::: Available records :::
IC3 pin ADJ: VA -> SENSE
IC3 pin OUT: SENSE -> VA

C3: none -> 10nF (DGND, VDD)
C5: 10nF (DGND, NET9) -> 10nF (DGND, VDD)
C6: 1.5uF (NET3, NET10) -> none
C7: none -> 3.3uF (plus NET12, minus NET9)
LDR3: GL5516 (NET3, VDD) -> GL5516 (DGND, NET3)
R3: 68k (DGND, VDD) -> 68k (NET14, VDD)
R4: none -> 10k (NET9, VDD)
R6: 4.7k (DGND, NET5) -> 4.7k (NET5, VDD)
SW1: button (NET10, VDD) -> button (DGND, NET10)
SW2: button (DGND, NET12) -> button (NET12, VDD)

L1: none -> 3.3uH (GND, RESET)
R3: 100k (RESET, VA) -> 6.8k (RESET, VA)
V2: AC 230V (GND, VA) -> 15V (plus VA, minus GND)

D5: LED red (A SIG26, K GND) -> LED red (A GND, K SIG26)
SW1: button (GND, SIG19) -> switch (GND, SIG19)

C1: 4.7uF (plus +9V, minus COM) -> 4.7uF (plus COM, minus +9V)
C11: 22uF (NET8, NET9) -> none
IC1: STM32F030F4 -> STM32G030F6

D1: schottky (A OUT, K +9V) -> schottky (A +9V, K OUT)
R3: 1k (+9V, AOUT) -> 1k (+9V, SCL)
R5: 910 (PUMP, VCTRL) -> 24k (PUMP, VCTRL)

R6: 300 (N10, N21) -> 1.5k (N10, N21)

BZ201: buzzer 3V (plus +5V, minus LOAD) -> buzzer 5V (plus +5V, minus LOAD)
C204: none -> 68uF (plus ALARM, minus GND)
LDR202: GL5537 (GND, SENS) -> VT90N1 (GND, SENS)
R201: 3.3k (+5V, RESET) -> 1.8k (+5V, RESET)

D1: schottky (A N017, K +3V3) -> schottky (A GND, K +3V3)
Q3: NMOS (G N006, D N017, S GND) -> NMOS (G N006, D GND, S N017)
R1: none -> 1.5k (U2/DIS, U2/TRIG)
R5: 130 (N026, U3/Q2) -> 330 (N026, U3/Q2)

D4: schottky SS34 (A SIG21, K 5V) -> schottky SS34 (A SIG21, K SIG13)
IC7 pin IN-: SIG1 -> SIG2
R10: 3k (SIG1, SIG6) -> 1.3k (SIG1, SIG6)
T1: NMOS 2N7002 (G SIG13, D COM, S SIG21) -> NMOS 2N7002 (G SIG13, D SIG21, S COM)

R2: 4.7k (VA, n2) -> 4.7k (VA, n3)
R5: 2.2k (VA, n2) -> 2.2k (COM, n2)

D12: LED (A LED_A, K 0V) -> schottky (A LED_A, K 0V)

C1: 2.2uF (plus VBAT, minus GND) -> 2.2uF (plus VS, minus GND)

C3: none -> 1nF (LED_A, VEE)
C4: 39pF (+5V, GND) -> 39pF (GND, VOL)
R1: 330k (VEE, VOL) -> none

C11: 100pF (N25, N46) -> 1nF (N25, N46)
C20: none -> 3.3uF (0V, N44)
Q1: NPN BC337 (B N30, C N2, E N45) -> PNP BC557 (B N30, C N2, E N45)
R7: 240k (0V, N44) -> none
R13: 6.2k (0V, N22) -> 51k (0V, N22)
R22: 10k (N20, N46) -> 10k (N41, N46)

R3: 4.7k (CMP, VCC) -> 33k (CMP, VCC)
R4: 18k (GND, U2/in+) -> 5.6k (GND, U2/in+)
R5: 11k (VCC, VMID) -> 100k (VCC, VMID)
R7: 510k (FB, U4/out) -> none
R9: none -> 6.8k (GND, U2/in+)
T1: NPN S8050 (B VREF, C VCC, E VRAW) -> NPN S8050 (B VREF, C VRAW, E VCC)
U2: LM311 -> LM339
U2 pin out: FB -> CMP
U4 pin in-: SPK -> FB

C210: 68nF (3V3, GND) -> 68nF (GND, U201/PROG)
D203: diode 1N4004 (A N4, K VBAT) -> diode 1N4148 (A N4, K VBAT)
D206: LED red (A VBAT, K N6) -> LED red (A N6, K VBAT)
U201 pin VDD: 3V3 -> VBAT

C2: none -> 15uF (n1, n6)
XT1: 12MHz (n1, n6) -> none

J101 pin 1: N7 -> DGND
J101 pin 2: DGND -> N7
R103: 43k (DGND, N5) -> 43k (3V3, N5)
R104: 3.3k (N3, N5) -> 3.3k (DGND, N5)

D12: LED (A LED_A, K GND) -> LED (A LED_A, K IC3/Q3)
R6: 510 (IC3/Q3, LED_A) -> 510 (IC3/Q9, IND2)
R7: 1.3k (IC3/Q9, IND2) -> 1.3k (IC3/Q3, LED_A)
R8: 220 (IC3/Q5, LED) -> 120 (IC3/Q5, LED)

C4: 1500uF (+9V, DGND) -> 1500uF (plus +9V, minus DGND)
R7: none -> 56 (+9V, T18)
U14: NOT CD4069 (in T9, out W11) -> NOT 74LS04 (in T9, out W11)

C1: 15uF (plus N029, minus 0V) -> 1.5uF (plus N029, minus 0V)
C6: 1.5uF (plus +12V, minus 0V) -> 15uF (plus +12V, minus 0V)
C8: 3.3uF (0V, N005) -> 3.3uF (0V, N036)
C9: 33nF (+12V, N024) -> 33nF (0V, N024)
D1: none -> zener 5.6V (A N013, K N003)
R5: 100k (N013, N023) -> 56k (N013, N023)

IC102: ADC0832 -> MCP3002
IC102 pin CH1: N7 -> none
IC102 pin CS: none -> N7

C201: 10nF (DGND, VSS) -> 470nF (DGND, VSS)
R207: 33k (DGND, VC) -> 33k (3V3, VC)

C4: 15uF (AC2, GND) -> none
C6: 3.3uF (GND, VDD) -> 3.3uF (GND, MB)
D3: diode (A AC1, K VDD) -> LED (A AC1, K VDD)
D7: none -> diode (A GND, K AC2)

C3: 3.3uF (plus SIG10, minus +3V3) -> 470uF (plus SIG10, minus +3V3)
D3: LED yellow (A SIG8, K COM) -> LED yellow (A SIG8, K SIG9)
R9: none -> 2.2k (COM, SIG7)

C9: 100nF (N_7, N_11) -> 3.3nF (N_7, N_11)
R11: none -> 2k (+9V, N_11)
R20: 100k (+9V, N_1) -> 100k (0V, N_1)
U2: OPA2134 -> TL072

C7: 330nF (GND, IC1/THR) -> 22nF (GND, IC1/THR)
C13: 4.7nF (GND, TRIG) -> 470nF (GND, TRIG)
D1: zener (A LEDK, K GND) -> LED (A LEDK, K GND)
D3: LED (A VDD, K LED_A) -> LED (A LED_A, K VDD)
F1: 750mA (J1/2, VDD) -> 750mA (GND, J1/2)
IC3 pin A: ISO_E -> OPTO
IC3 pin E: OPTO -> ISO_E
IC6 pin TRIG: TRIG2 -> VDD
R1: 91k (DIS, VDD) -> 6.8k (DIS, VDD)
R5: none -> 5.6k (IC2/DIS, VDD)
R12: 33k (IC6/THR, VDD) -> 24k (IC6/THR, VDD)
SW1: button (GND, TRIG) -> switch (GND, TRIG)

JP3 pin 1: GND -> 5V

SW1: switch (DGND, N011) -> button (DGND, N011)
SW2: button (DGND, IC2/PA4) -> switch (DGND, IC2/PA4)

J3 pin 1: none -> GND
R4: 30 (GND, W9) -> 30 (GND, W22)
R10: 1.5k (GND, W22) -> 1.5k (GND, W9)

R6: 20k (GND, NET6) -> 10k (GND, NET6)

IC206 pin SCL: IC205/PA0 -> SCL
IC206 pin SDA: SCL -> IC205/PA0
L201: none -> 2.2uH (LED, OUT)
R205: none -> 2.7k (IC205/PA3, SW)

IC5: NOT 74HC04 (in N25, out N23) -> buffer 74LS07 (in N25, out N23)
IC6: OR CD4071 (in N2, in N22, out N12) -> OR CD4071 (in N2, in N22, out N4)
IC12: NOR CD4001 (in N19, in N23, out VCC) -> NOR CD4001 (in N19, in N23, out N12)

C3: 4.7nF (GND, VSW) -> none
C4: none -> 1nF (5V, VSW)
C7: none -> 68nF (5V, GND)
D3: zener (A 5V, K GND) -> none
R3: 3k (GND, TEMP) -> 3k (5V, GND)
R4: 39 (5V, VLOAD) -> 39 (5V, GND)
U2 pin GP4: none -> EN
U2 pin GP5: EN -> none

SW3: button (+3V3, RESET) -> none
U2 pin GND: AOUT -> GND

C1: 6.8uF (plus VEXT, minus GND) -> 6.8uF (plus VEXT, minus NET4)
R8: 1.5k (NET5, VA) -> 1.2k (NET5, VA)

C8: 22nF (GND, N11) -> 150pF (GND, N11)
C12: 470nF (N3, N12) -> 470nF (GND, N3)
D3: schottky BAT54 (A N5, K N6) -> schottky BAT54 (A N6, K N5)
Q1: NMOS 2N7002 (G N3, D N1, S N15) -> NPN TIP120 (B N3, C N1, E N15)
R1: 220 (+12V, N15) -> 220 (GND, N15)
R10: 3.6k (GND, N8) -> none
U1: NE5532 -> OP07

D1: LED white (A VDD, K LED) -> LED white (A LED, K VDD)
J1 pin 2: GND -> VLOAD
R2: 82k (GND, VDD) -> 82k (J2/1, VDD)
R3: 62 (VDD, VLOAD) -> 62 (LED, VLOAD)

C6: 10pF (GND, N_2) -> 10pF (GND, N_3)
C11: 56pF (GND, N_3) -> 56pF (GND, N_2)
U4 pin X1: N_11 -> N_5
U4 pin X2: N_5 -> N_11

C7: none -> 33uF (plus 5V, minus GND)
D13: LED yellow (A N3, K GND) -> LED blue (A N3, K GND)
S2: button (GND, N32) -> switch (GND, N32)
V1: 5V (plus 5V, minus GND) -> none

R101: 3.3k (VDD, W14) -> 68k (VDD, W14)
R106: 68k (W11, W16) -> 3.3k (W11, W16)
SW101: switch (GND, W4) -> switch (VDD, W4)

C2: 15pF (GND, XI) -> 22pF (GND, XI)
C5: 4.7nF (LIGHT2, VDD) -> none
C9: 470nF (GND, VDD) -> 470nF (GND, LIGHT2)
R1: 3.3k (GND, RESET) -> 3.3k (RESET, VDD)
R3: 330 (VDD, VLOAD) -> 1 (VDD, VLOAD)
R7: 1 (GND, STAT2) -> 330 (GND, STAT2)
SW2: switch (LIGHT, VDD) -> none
:::
■ **Exercise prompt**
Print only these lines, exactly: the one containing "C8: 22nF (GND, N11) -> 150pF (GND, N11)" and all after it to the end of the entries.

■ **Answer space**
C8: 22nF (GND, N11) -> 150pF (GND, N11)
C12: 470nF (N3, N12) -> 470nF (GND, N3)
D3: schottky BAT54 (A N5, K N6) -> schottky BAT54 (A N6, K N5)
Q1: NMOS 2N7002 (G N3, D N1, S N15) -> NPN TIP120 (B N3, C N1, E N15)
R1: 220 (+12V, N15) -> 220 (GND, N15)
R10: 3.6k (GND, N8) -> none
U1: NE5532 -> OP07

D1: LED white (A VDD, K LED) -> LED white (A LED, K VDD)
J1 pin 2: GND -> VLOAD
R2: 82k (GND, VDD) -> 82k (J2/1, VDD)
R3: 62 (VDD, VLOAD) -> 62 (LED, VLOAD)

C6: 10pF (GND, N_2) -> 10pF (GND, N_3)
C11: 56pF (GND, N_3) -> 56pF (GND, N_2)
U4 pin X1: N_11 -> N_5
U4 pin X2: N_5 -> N_11

C7: none -> 33uF (plus 5V, minus GND)
D13: LED yellow (A N3, K GND) -> LED blue (A N3, K GND)
S2: button (GND, N32) -> switch (GND, N32)
V1: 5V (plus 5V, minus GND) -> none

R101: 3.3k (VDD, W14) -> 68k (VDD, W14)
R106: 68k (W11, W16) -> 3.3k (W11, W16)
SW101: switch (GND, W4) -> switch (VDD, W4)

C2: 15pF (GND, XI) -> 22pF (GND, XI)
C5: 4.7nF (LIGHT2, VDD) -> none
C9: 470nF (GND, VDD) -> 470nF (GND, LIGHT2)
R1: 3.3k (GND, RESET) -> 3.3k (RESET, VDD)
R3: 330 (VDD, VLOAD) -> 1 (VDD, VLOAD)
R7: 1 (GND, STAT2) -> 330 (GND, STAT2)
SW2: switch (LIGHT, VDD) -> none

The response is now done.